**MATERIAL SHOWN**

%%

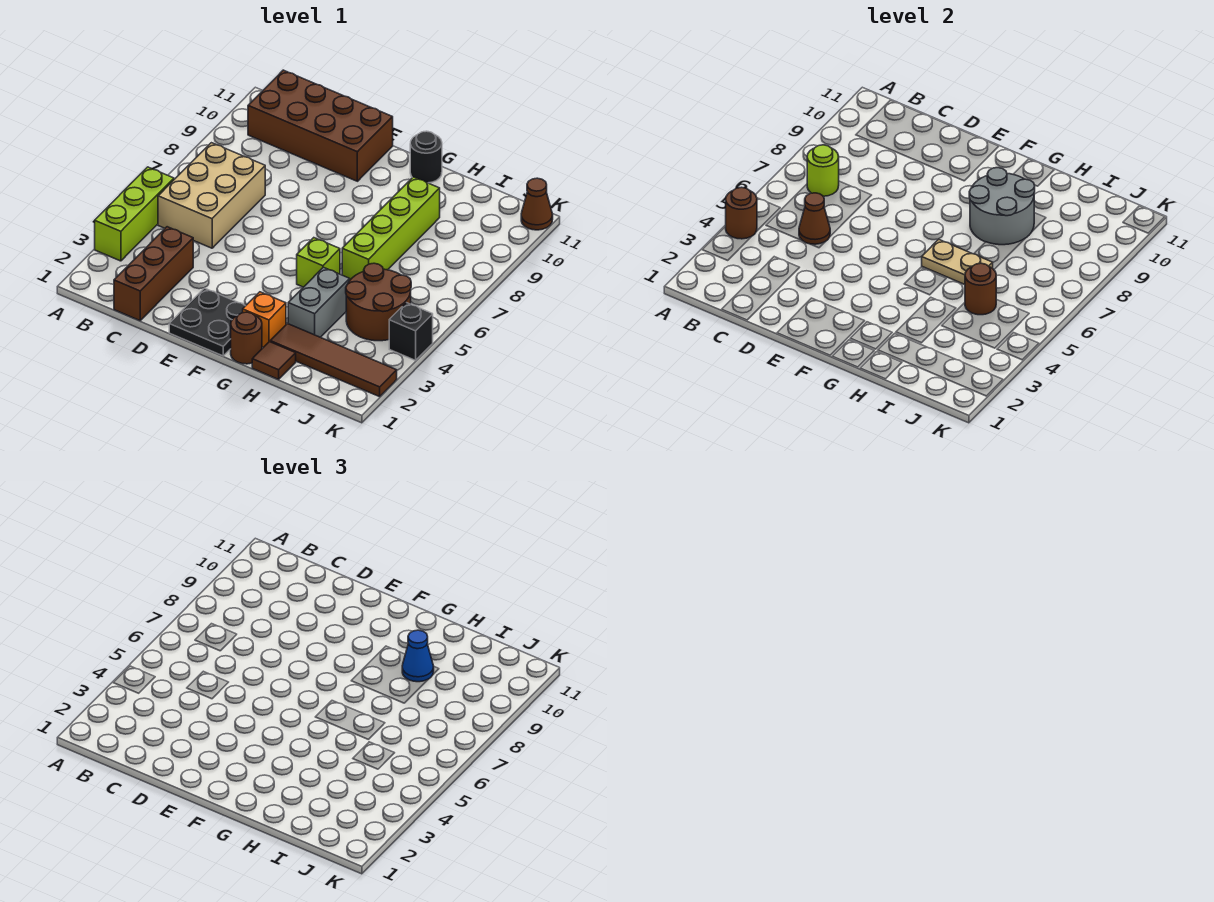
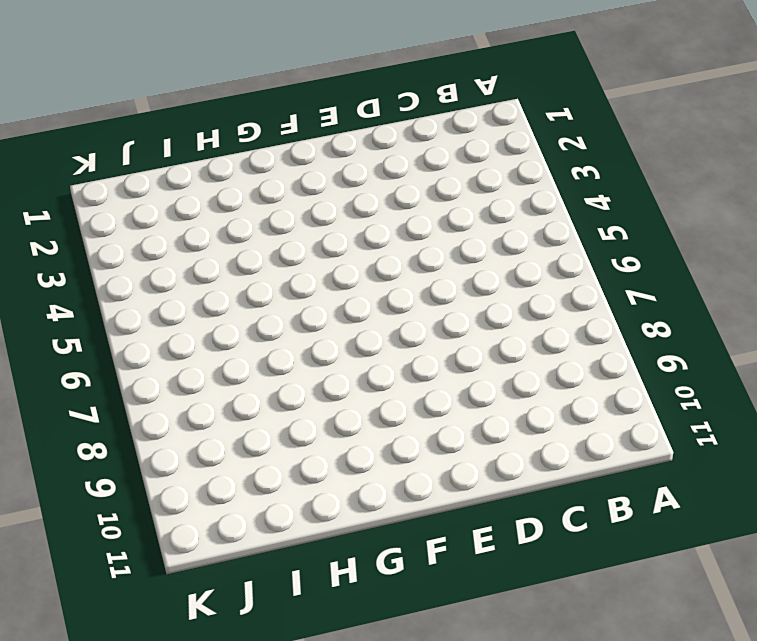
none -> lime brick A3:A5 level 1
none -> tan brick B5:C7 level 1
none -> brown brick B10:E11 level 1

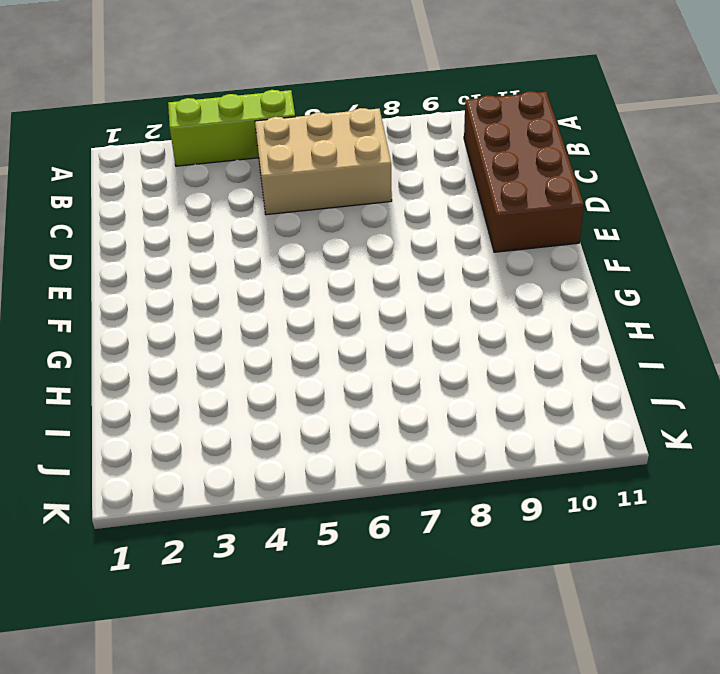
none -> brown brick C1:C3 level 1
none -> black plate E1:F2 level 1
none -> brown round brick G1 level 1

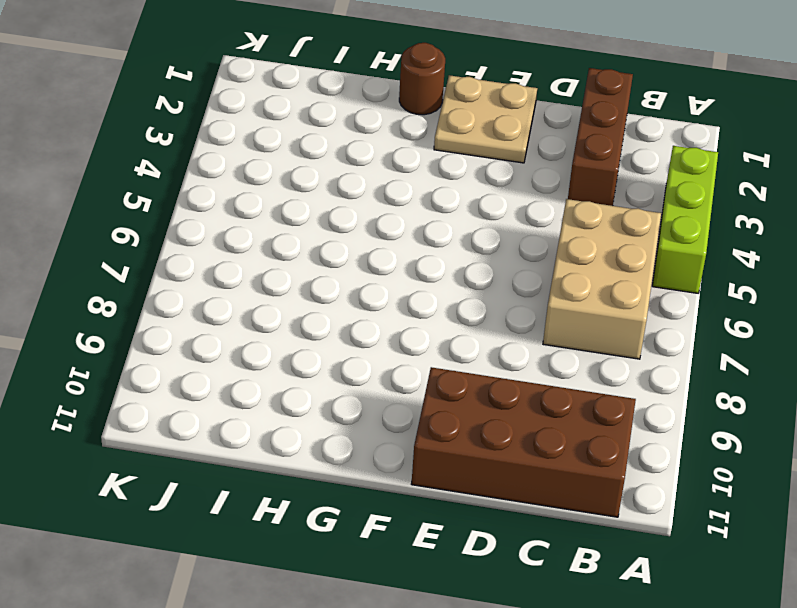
tan plate E1:F2 level 1 -> black plate E1:F2 level 1
none -> orange brick G2 level 1
none -> lime brick G5 level 1
none -> black round brick G11 level 1

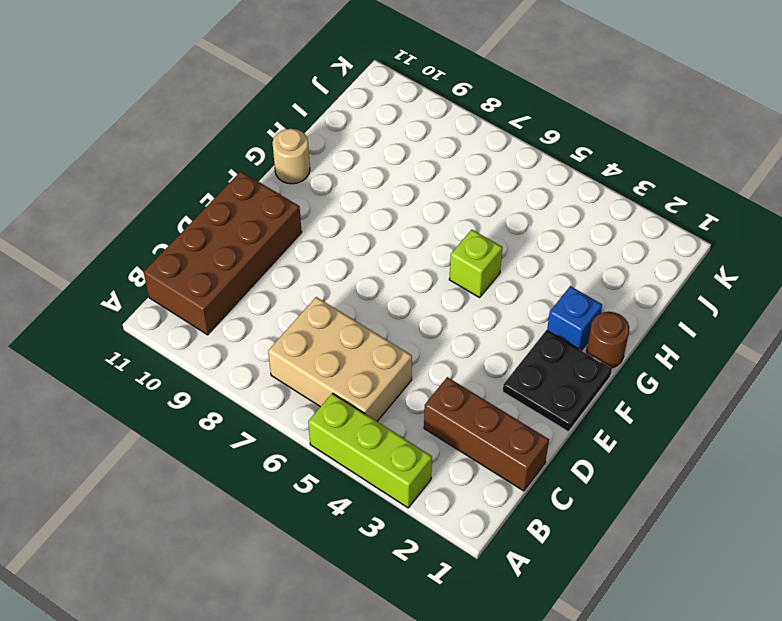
blue brick G2 level 1 -> orange brick G2 level 1
tan round brick G11 level 1 -> black round brick G11 level 1
none -> brown tile H1 level 1
none -> brown tile H2:K2 level 1
none -> grey brick H3:H4 level 1

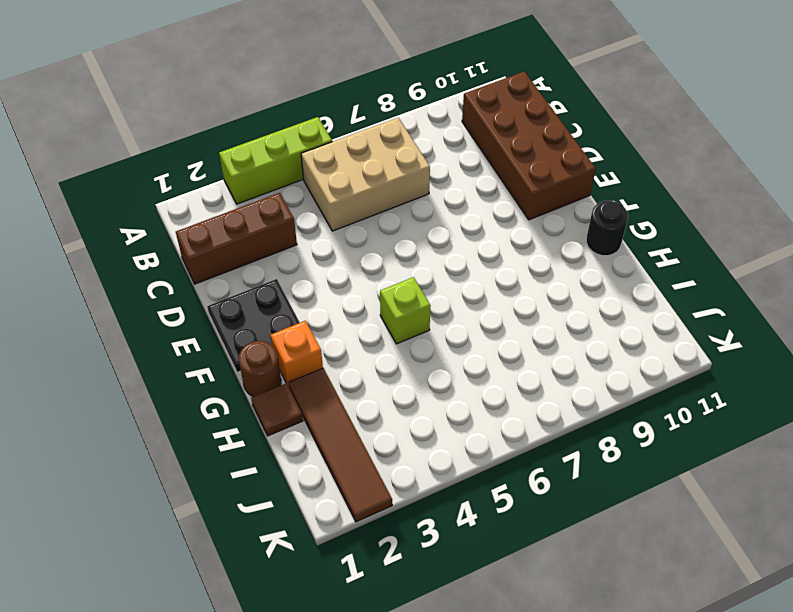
none -> grey brick H3:H4 level 1
none -> lime brick H6:H9 level 1
none -> brown round brick I4:J5 level 1

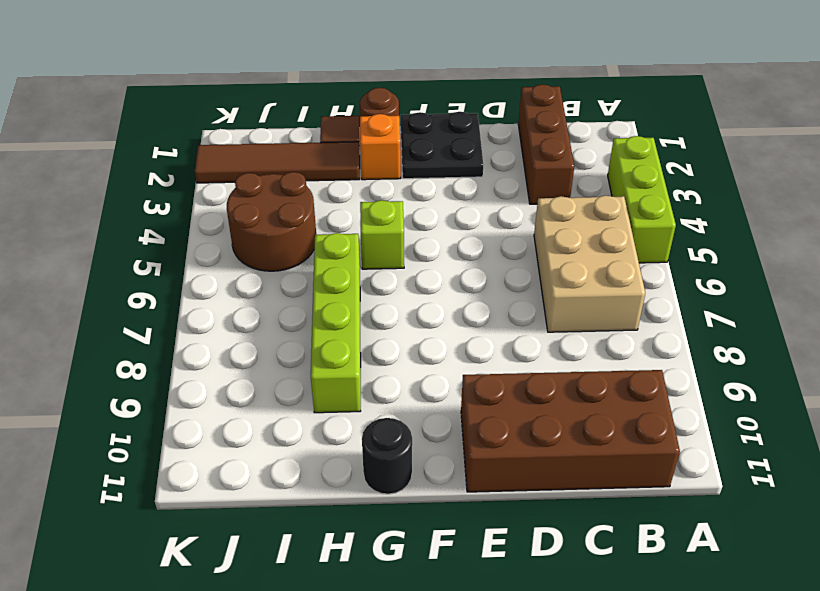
none -> grey brick H3:H4 level 1
none -> black brick K4 level 1
none -> brown cone K11 level 1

%%

**AIM OF THE TASK**
Skip every picture and retype only the lines from the line with "blue brick G2" through the last line of the listing, both ends included, exactly as they appear.

**TASK SOLUTION**
blue brick G2 level 1 -> orange brick G2 level 1
tan round brick G11 level 1 -> black round brick G11 level 1
none -> brown tile H1 level 1
none -> brown tile H2:K2 level 1
none -> grey brick H3:H4 level 1

none -> grey brick H3:H4 level 1
none -> lime brick H6:H9 level 1
none -> brown round brick I4:J5 level 1

none -> grey brick H3:H4 level 1
none -> black brick K4 level 1
none -> brown cone K11 level 1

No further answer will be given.